Start of DATA SECTION
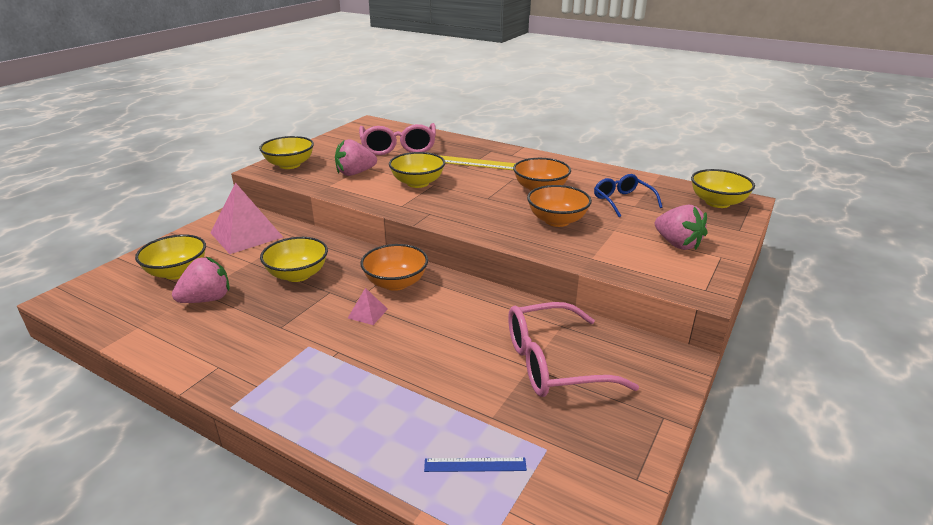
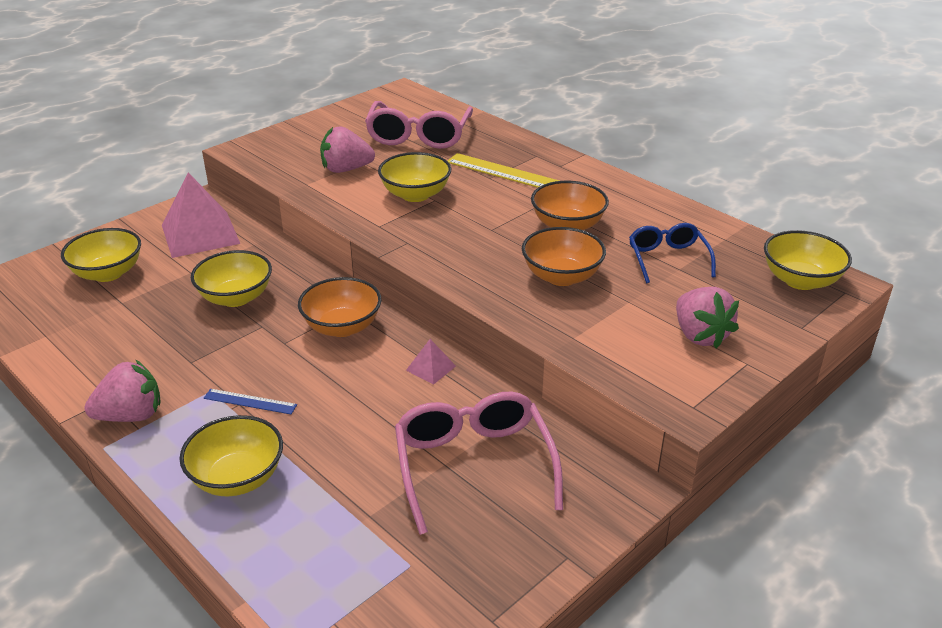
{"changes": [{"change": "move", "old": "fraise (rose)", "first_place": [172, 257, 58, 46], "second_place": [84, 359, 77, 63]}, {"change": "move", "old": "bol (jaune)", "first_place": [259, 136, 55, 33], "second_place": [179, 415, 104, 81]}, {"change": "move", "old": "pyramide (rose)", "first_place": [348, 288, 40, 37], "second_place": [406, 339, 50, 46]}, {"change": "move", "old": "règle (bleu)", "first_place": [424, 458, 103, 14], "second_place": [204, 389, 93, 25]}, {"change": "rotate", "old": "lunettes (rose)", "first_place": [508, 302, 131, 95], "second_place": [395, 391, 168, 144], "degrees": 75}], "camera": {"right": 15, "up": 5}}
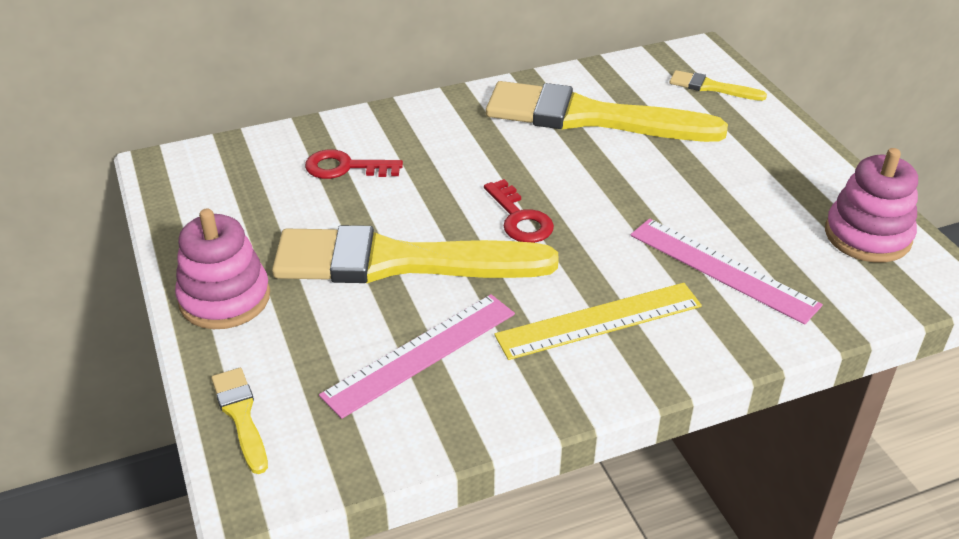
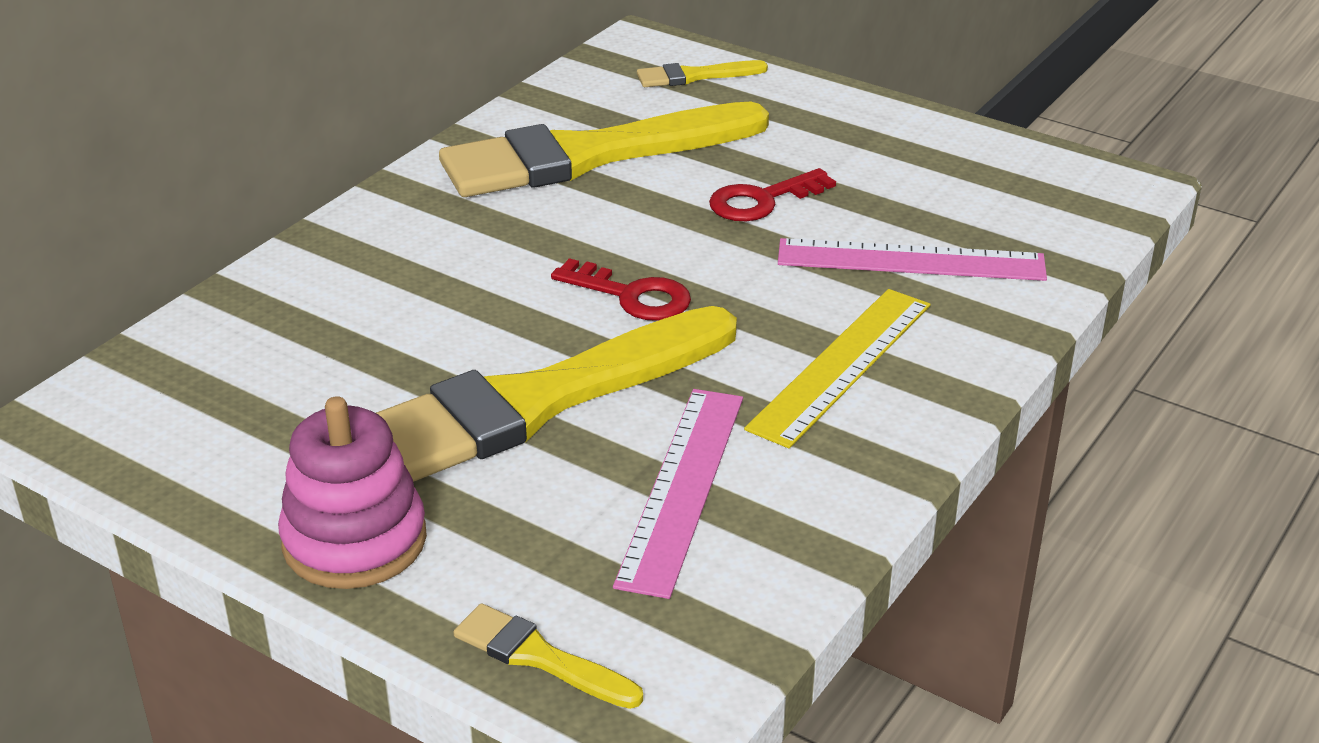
{"changes": [{"change": "delete", "old": "jouet à empiler (rose)", "first_place": [825, 148, 93, 114]}, {"change": "move", "old": "clé (rouge)", "first_place": [305, 150, 98, 29], "second_place": [709, 168, 127, 53]}], "camera": {"right": -35, "up": -5}}
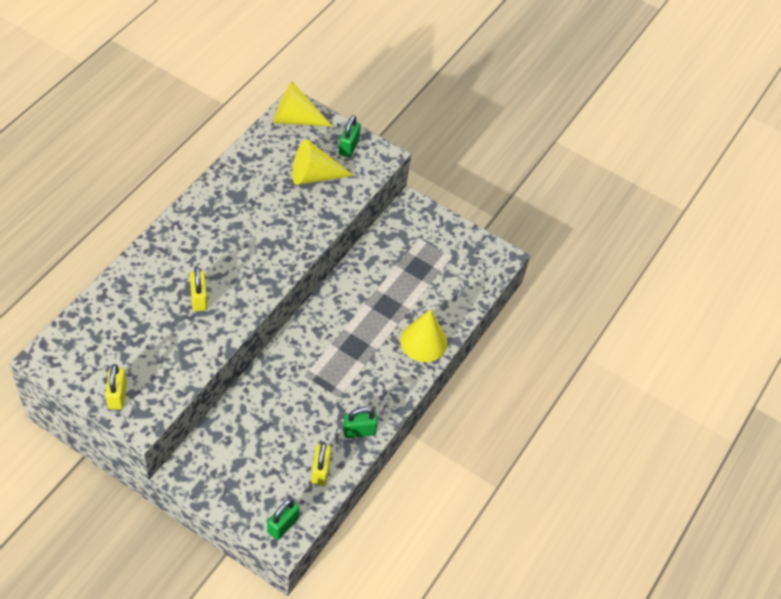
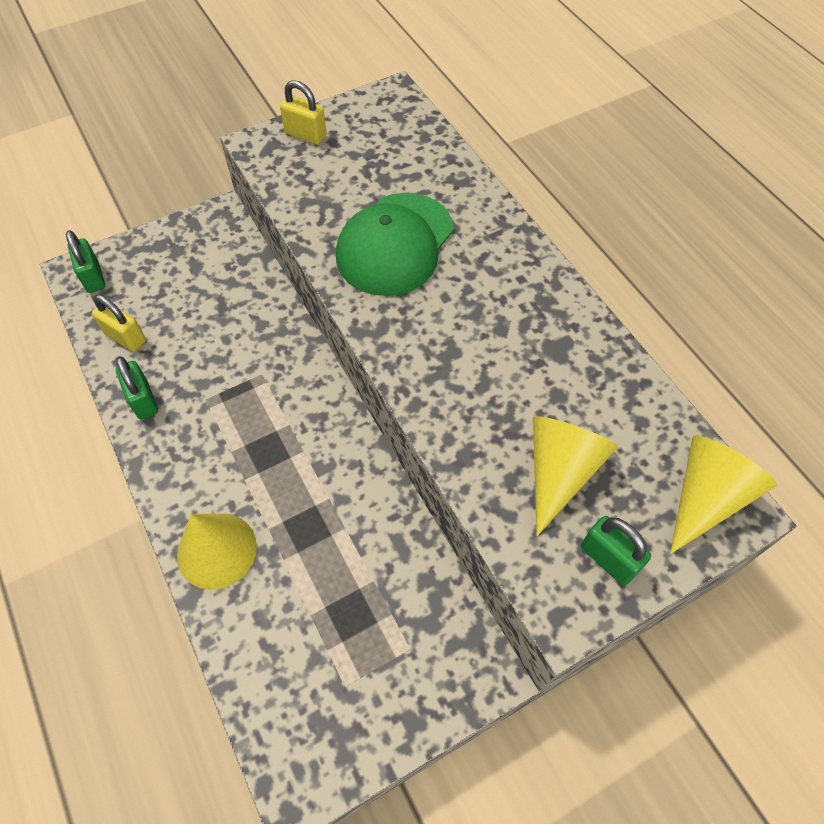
{"changes": [{"change": "replace", "old": "cadenas (jaune)", "new": "casquette (vert)", "first_place": [190, 267, 18, 44], "second_place": [336, 193, 118, 103]}, {"change": "rotate", "old": "cadenas (vert)", "first_place": [343, 407, 35, 31], "second_place": [116, 356, 42, 63], "degrees": -45}], "camera": {"right": 125, "up": 5}}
End of DATA SECTION
* [WORK TASK]
All of the data above must be printed exactly, minus its pictures.

* [SOLUTION]
{"changes": [{"change": "move", "old": "fraise (rose)", "first_place": [172, 257, 58, 46], "second_place": [84, 359, 77, 63]}, {"change": "move", "old": "bol (jaune)", "first_place": [259, 136, 55, 33], "second_place": [179, 415, 104, 81]}, {"change": "move", "old": "pyramide (rose)", "first_place": [348, 288, 40, 37], "second_place": [406, 339, 50, 46]}, {"change": "move", "old": "règle (bleu)", "first_place": [424, 458, 103, 14], "second_place": [204, 389, 93, 25]}, {"change": "rotate", "old": "lunettes (rose)", "first_place": [508, 302, 131, 95], "second_place": [395, 391, 168, 144], "degrees": 75}], "camera": {"right": 15, "up": 5}}
{"changes": [{"change": "delete", "old": "jouet à empiler (rose)", "first_place": [825, 148, 93, 114]}, {"change": "move", "old": "clé (rouge)", "first_place": [305, 150, 98, 29], "second_place": [709, 168, 127, 53]}], "camera": {"right": -35, "up": -5}}
{"changes": [{"change": "replace", "old": "cadenas (jaune)", "new": "casquette (vert)", "first_place": [190, 267, 18, 44], "second_place": [336, 193, 118, 103]}, {"change": "rotate", "old": "cadenas (vert)", "first_place": [343, 407, 35, 31], "second_place": [116, 356, 42, 63], "degrees": -45}], "camera": {"right": 125, "up": 5}}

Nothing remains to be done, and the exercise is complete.